**Task directions:**
Could you give back exactly the lines below from the one with "RT1: none -> 1k (+5V, VTH)" through the one with "U101 pin VIN: N14 -> N20", without a single picture?

[Before and after images]
·····
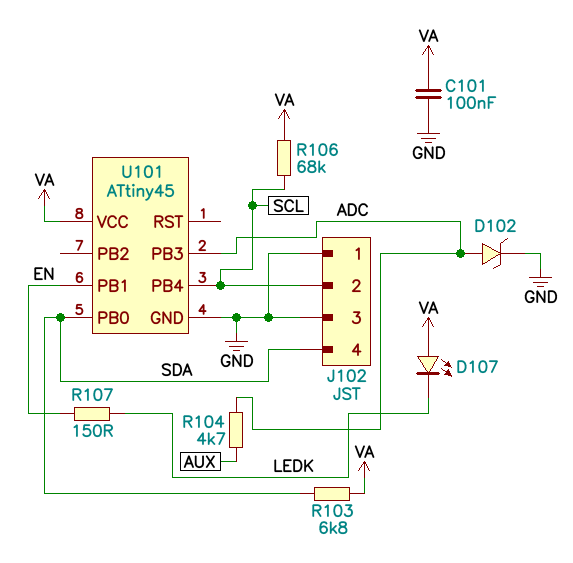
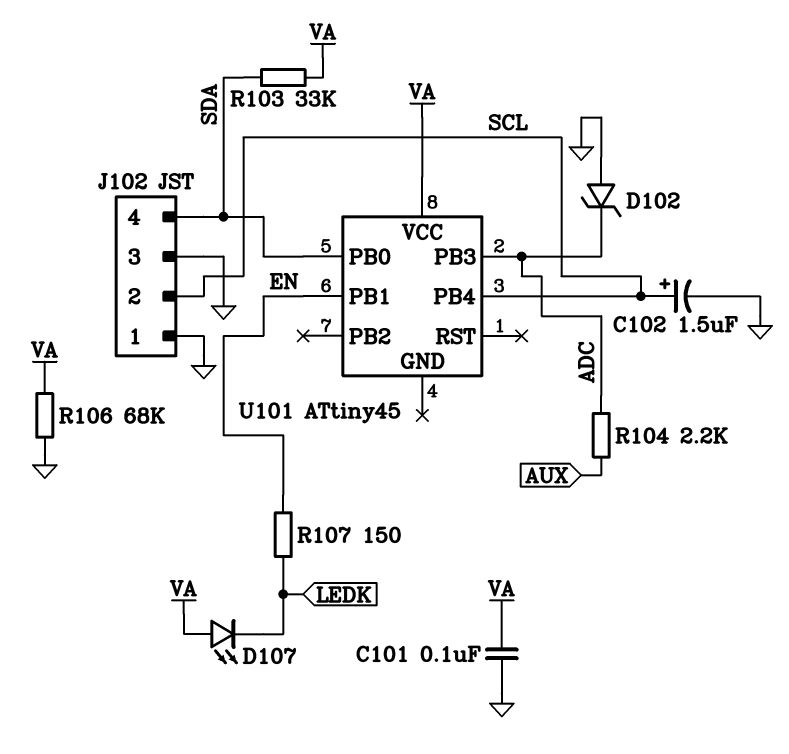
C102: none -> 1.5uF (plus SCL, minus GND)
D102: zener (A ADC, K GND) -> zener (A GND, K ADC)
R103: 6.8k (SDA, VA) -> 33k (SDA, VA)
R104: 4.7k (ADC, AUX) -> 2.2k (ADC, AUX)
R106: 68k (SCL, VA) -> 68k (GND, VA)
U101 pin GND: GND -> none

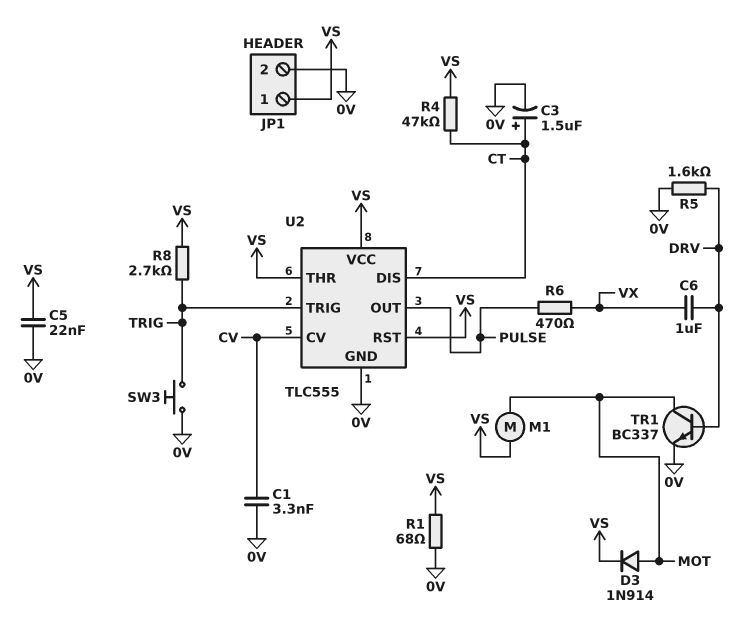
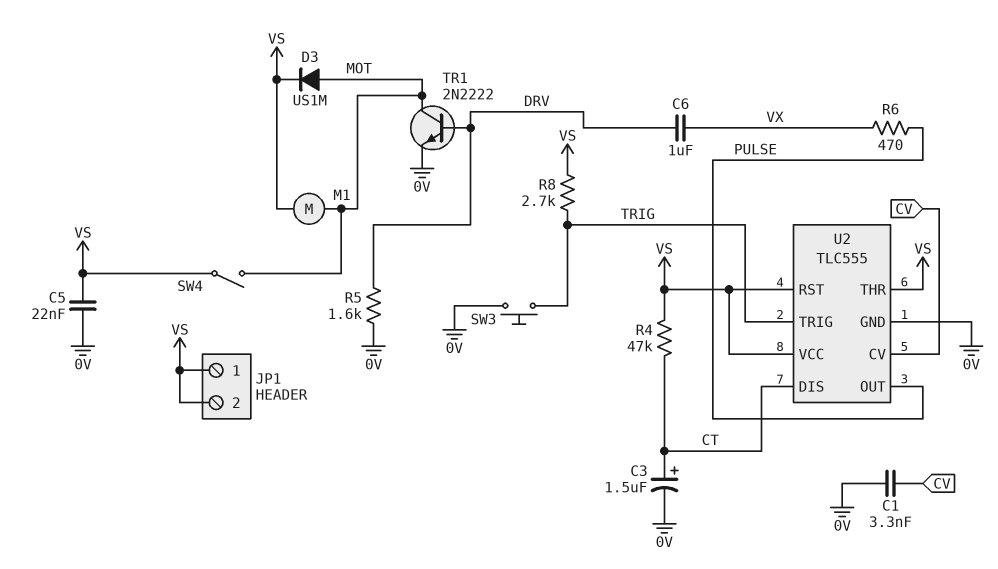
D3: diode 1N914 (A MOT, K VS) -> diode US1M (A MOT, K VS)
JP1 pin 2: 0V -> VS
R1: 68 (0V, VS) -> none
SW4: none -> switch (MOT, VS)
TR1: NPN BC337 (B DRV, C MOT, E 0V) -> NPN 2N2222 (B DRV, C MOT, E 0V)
·····
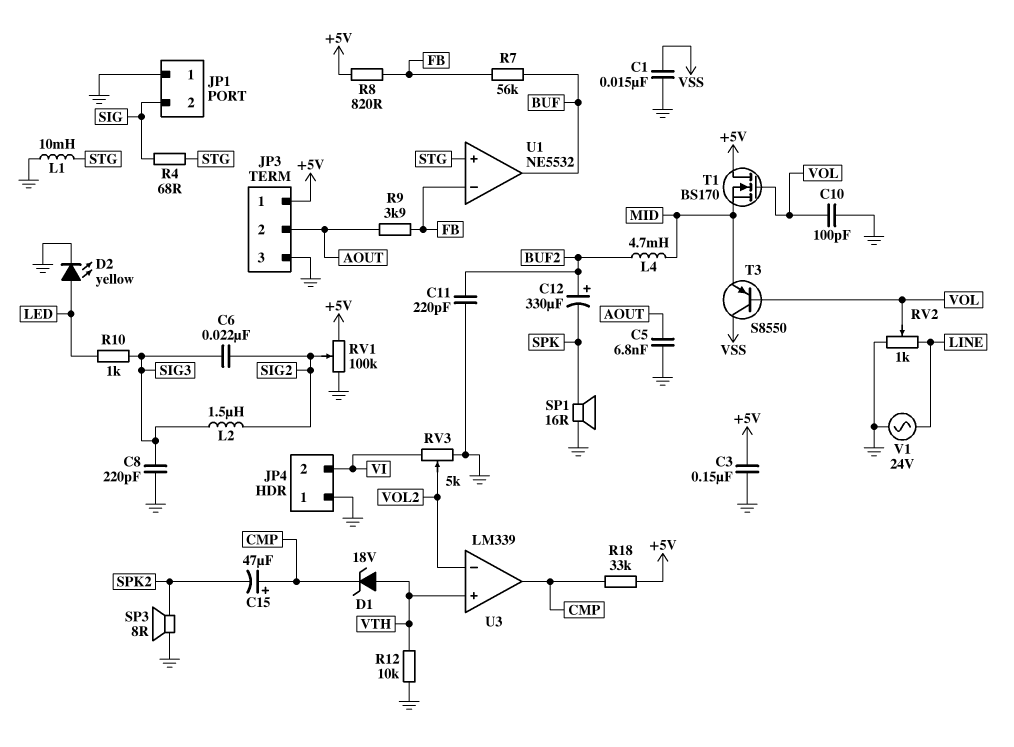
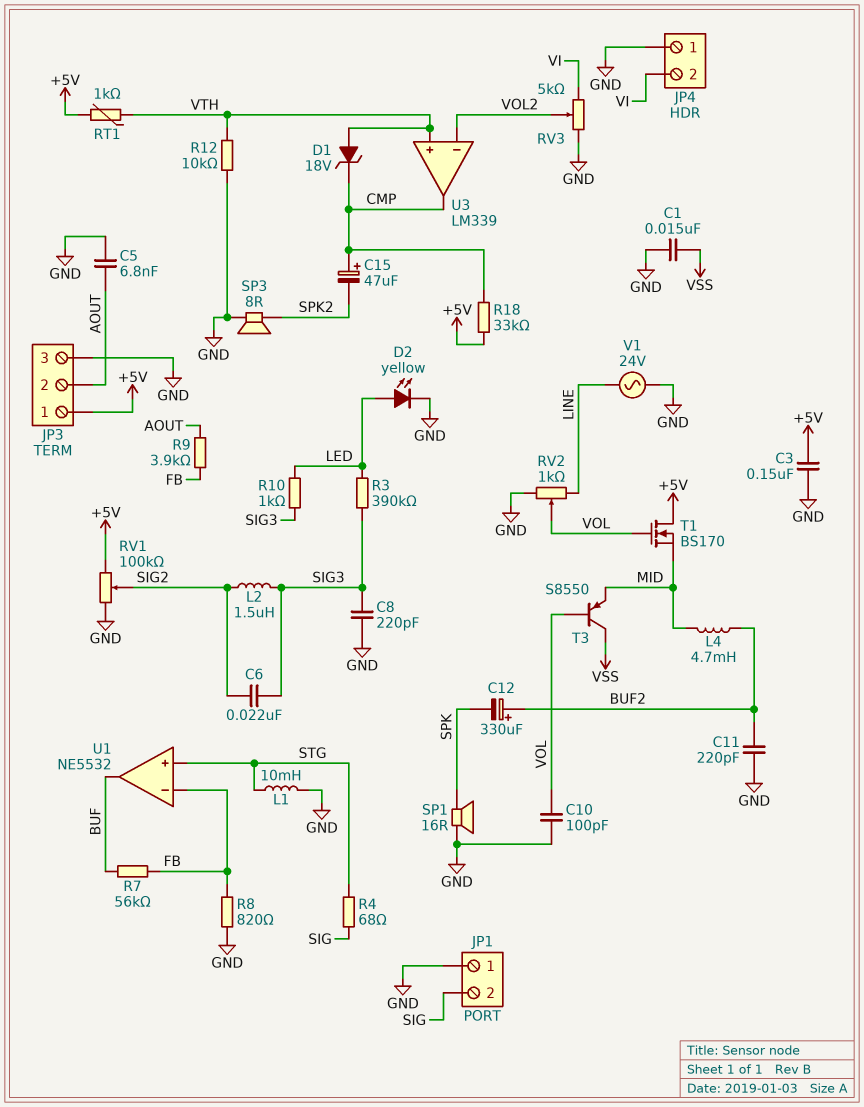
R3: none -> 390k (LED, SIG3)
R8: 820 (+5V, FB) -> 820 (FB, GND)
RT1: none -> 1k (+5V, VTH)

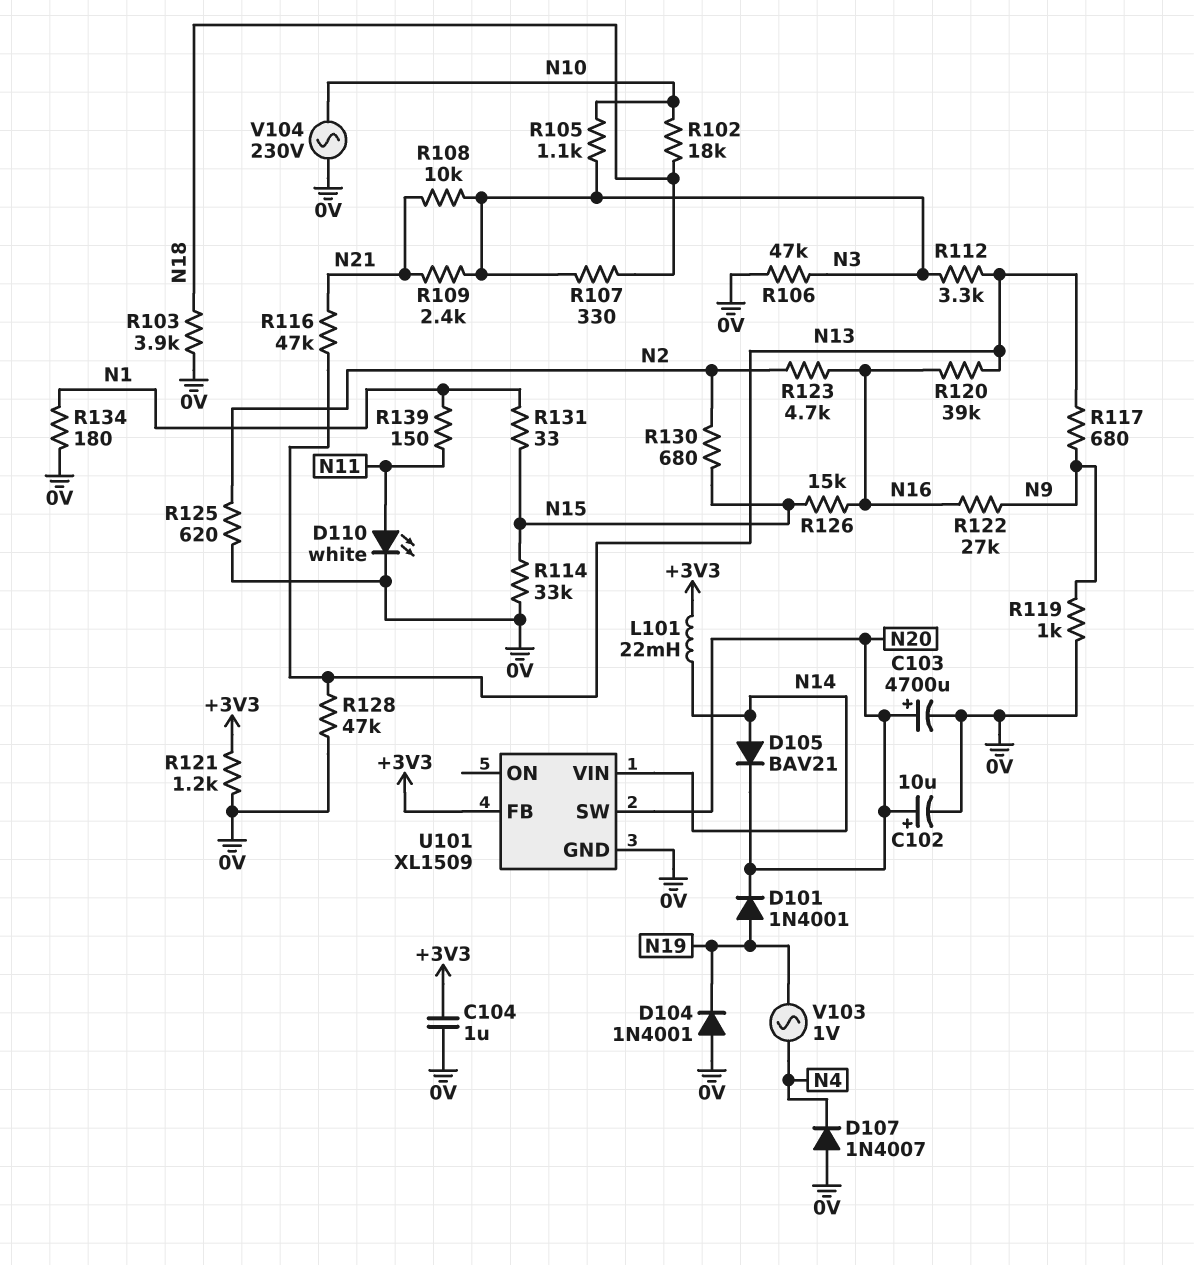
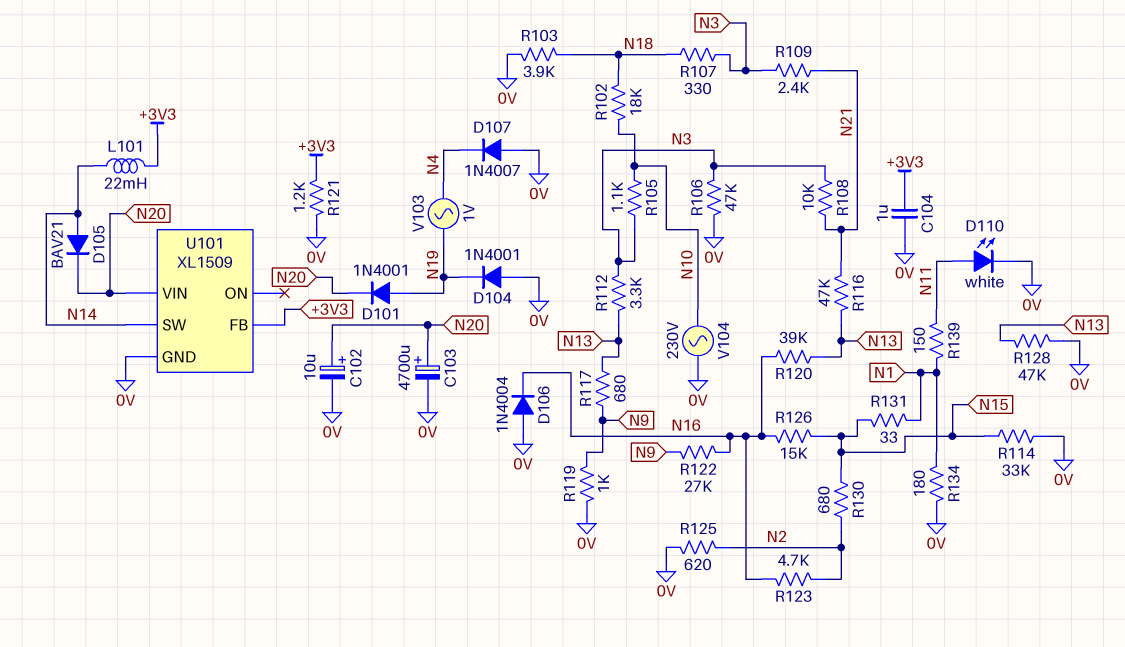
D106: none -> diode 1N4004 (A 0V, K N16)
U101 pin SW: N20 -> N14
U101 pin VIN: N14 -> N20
·····
**Answer section:**
RT1: none -> 1k (+5V, VTH)

D106: none -> diode 1N4004 (A 0V, K N16)
U101 pin SW: N20 -> N14
U101 pin VIN: N14 -> N20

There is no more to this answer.